→ **Assignment**:
Starting at the line below holding "red book: [371,213,437,264]" and stopping at the line holding "red glasses: [277,208,321,242]", print every line exactly, both ends included, and leave the rest out.

→ **Stored data**:

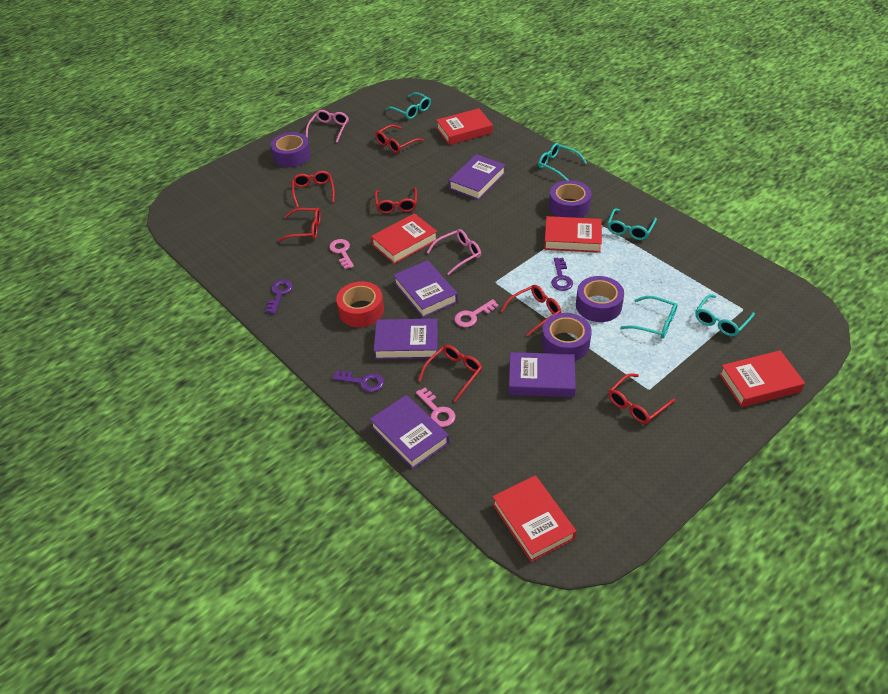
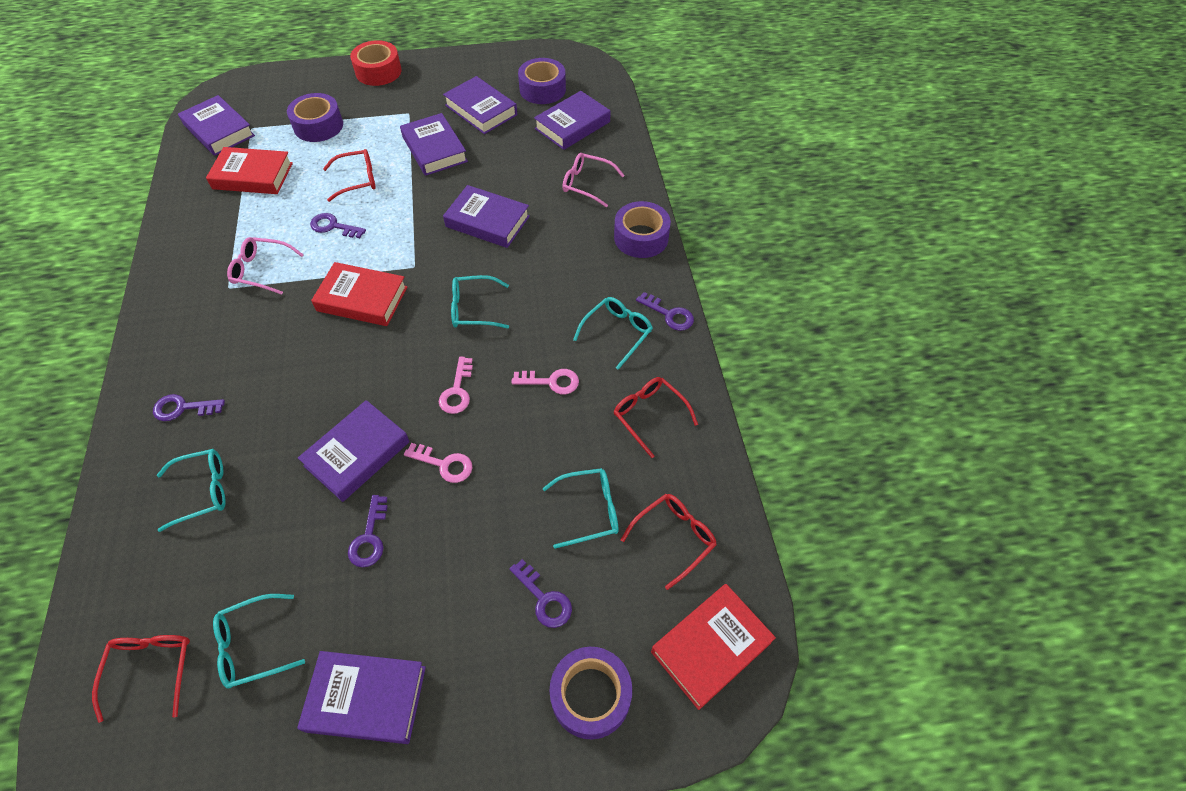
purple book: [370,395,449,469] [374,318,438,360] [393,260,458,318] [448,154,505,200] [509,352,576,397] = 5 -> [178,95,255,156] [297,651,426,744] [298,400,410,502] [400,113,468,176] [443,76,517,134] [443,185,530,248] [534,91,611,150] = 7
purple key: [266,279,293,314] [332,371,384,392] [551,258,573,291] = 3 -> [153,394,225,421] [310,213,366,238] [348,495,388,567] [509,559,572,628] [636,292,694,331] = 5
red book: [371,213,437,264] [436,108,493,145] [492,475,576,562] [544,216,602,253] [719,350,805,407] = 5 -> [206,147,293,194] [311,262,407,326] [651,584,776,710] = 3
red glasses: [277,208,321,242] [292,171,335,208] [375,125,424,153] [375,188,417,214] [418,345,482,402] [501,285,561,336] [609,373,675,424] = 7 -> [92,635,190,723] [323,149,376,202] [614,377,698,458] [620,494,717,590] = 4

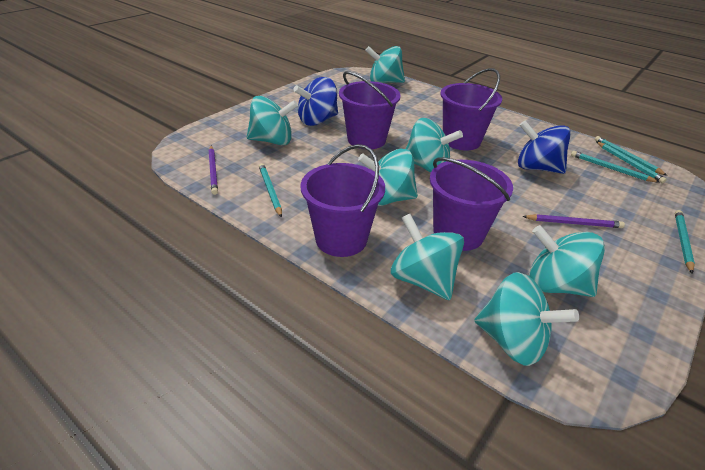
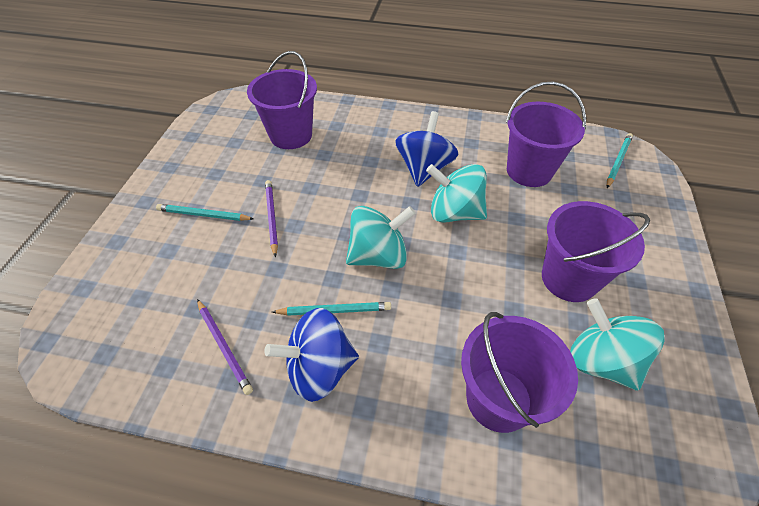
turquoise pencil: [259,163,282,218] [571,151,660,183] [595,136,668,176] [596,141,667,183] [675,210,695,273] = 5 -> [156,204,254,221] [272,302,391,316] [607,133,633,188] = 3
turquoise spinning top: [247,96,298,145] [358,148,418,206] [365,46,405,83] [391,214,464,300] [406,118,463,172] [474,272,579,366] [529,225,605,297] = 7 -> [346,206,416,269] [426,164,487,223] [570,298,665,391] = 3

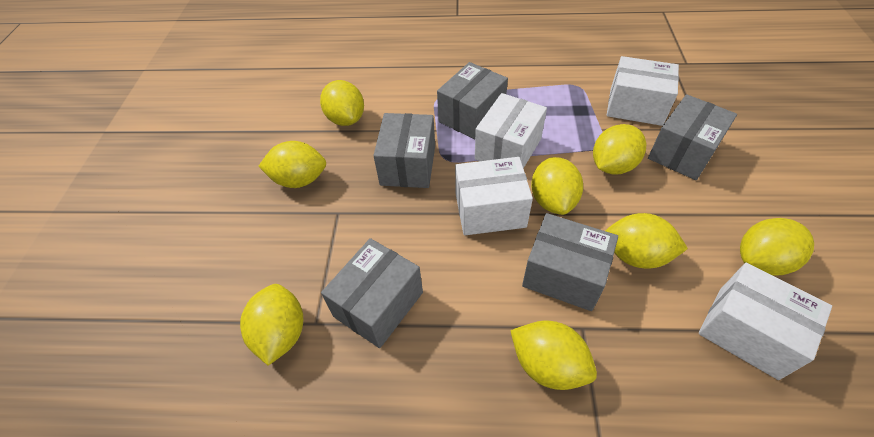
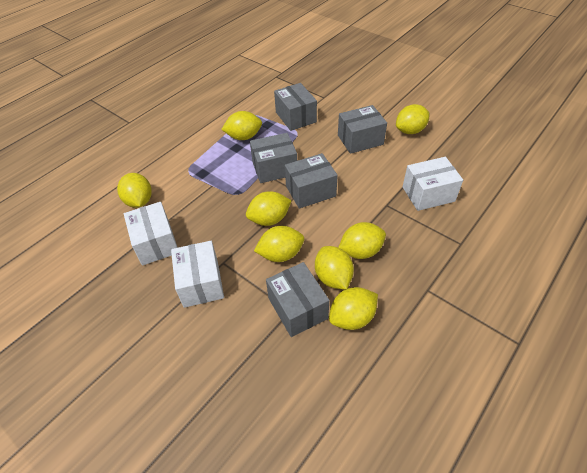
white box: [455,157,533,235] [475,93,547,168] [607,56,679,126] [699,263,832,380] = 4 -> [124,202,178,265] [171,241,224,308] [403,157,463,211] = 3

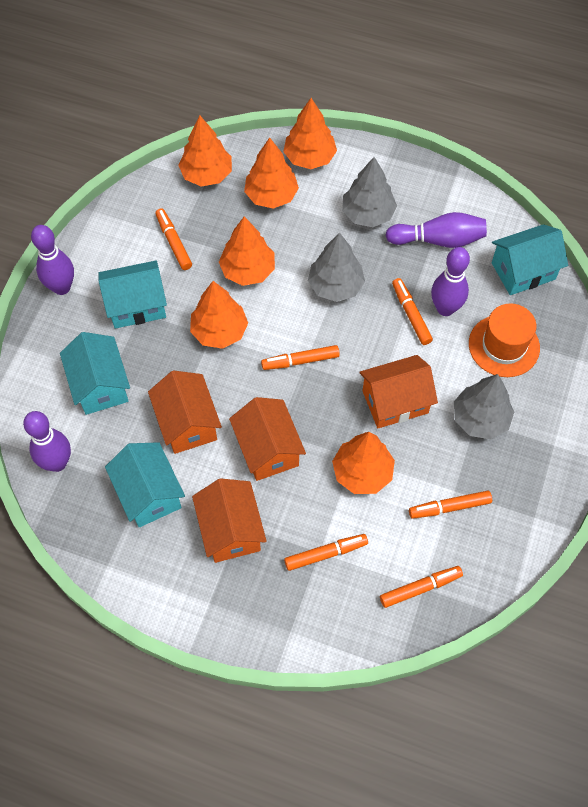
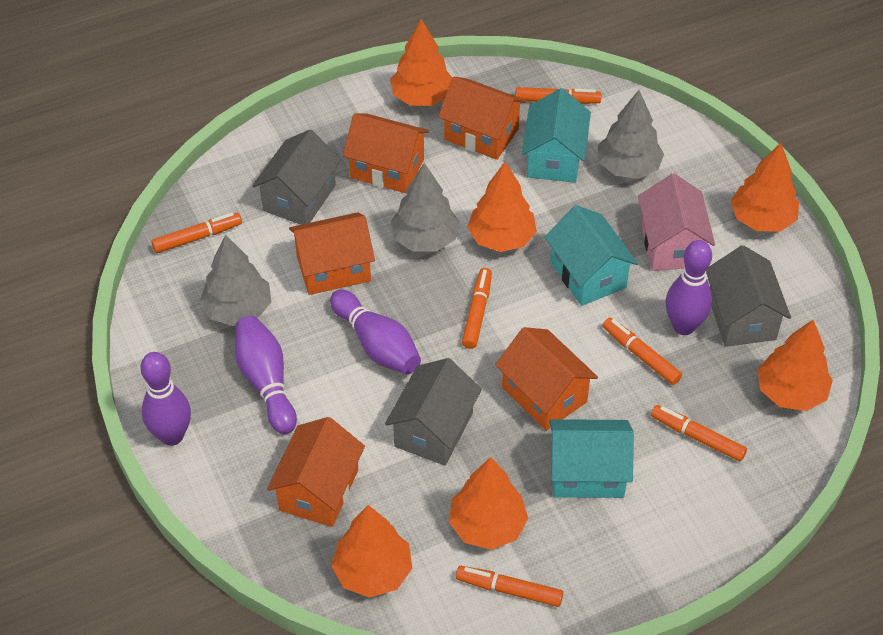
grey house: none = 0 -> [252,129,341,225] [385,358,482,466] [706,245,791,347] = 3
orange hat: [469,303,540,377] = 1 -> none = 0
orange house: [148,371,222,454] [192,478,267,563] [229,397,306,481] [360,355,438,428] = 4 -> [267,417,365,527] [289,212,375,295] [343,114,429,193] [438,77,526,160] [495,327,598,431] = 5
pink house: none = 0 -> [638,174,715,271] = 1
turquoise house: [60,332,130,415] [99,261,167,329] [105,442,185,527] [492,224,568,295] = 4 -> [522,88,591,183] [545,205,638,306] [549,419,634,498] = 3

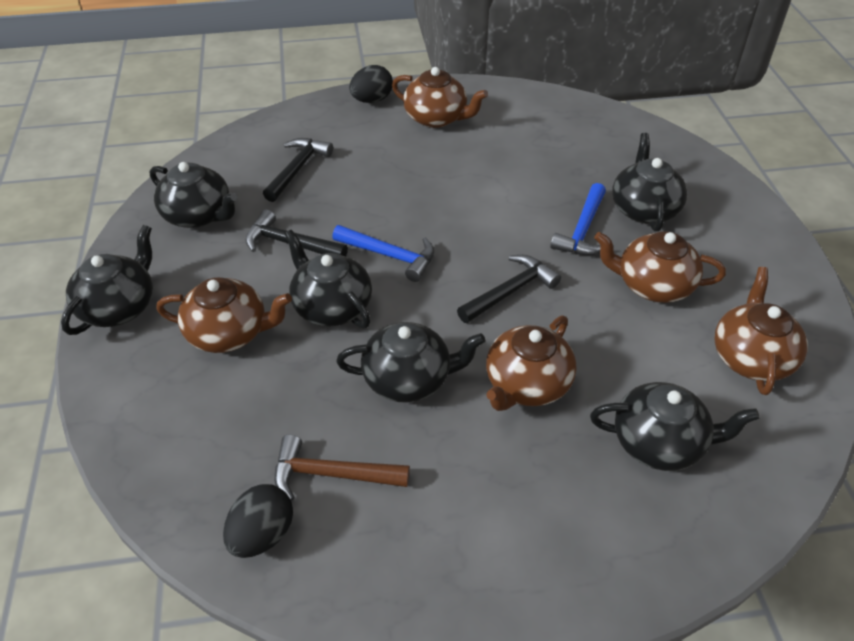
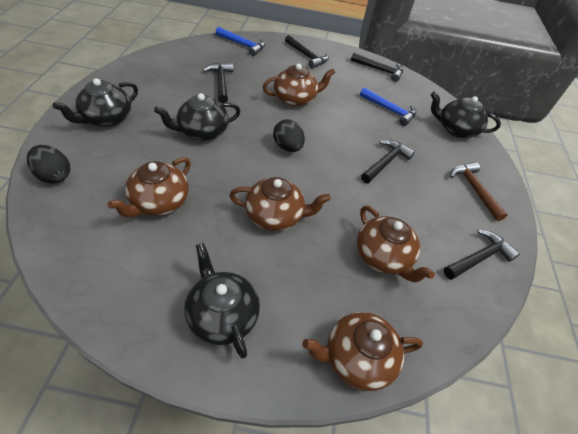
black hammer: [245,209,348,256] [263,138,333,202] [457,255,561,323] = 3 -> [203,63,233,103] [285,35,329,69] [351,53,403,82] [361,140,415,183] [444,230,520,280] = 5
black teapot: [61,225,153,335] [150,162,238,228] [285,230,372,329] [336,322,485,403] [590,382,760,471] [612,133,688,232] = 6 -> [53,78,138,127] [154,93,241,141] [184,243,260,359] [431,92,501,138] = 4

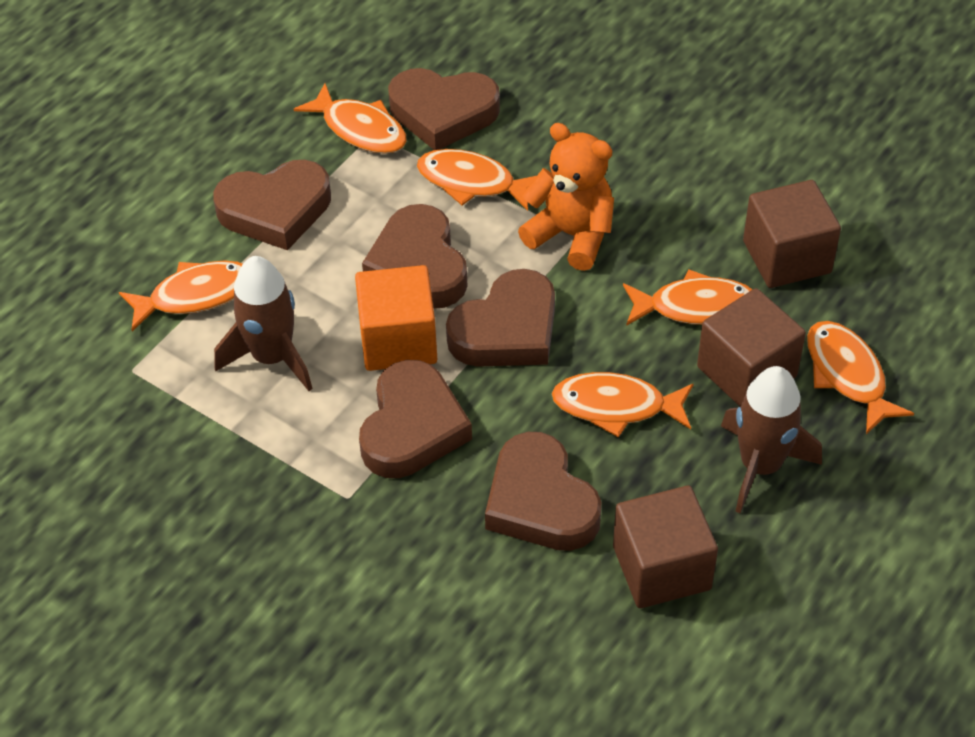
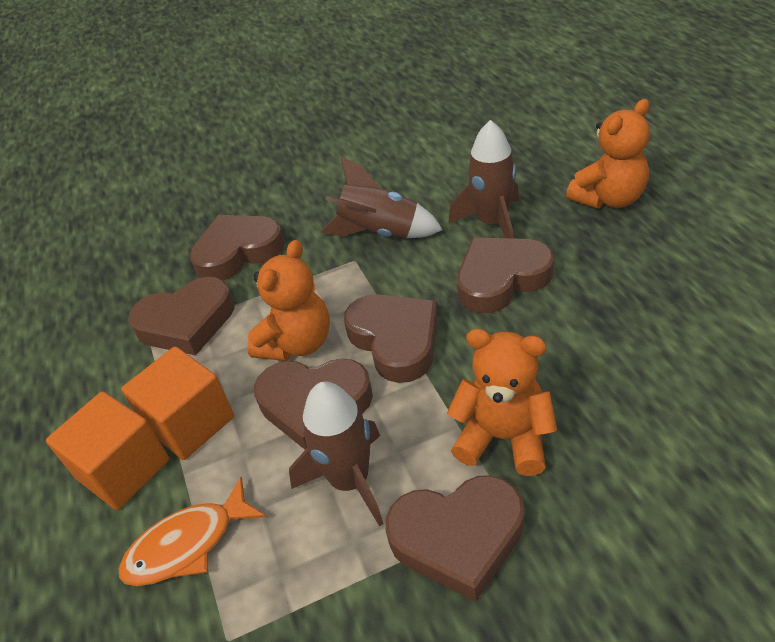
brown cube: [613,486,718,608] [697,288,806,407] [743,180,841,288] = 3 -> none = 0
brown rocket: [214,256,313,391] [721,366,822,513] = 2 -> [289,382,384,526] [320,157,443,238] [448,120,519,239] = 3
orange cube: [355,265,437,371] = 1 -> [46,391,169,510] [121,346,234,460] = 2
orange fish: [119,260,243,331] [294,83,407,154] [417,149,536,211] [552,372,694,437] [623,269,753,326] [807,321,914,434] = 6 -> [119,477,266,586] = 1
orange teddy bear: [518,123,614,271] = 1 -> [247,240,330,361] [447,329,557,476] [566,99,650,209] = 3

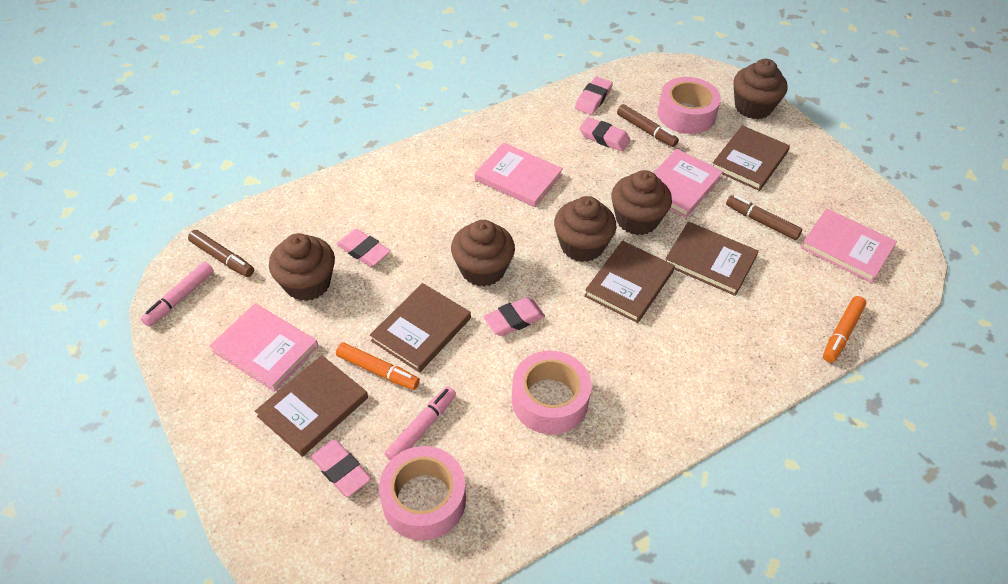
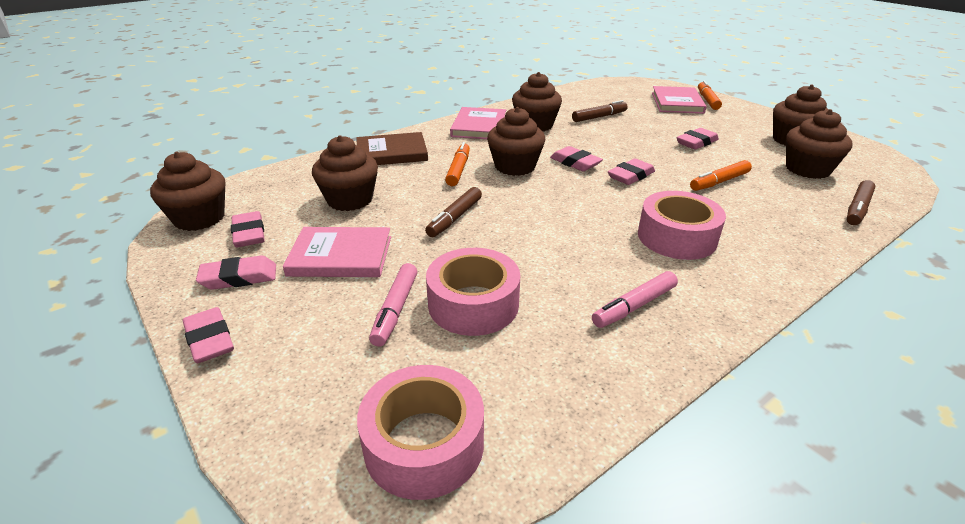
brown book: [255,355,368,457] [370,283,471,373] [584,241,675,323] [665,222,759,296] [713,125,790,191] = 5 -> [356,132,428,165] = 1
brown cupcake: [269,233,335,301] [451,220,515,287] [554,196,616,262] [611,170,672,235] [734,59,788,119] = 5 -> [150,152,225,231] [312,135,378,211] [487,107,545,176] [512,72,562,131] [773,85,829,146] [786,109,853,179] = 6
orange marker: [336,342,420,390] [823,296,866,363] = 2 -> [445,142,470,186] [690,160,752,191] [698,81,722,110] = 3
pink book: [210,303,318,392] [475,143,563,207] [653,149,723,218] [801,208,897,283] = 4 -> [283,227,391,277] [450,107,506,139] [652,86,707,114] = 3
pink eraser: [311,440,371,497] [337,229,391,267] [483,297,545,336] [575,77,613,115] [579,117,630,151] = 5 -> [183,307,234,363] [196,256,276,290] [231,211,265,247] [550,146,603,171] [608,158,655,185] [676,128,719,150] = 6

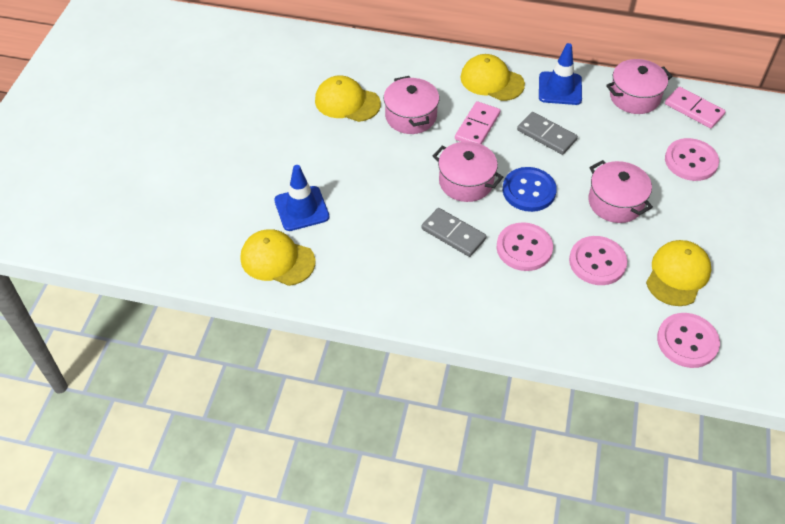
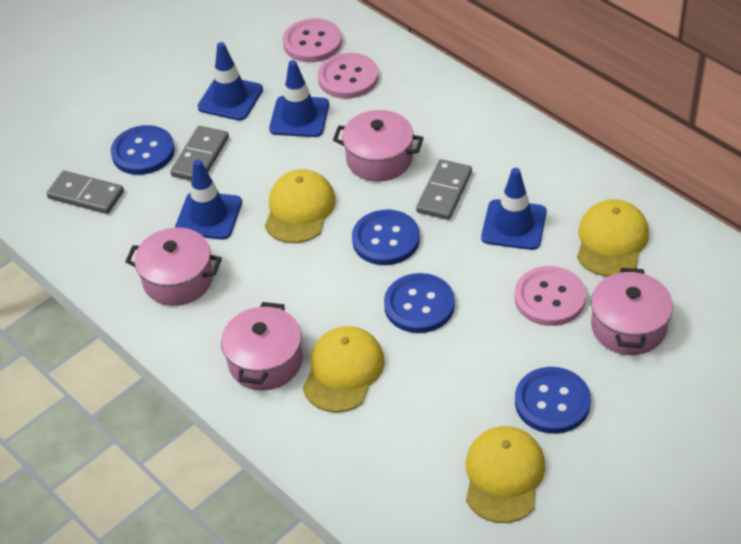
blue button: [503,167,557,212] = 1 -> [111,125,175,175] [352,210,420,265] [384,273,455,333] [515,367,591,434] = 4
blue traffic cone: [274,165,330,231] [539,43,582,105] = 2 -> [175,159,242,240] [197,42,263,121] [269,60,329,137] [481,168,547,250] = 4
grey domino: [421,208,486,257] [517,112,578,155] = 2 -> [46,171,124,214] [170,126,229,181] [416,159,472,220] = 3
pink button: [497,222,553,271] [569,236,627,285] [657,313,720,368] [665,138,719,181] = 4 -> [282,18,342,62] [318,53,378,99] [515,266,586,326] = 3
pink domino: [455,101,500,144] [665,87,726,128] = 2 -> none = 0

→ **Task response**:
red book: [371,213,437,264] [436,108,493,145] [492,475,576,562] [544,216,602,253] [719,350,805,407] = 5 -> [206,147,293,194] [311,262,407,326] [651,584,776,710] = 3
red glasses: [277,208,321,242] [292,171,335,208] [375,125,424,153] [375,188,417,214] [418,345,482,402] [501,285,561,336] [609,373,675,424] = 7 -> [92,635,190,723] [323,149,376,202] [614,377,698,458] [620,494,717,590] = 4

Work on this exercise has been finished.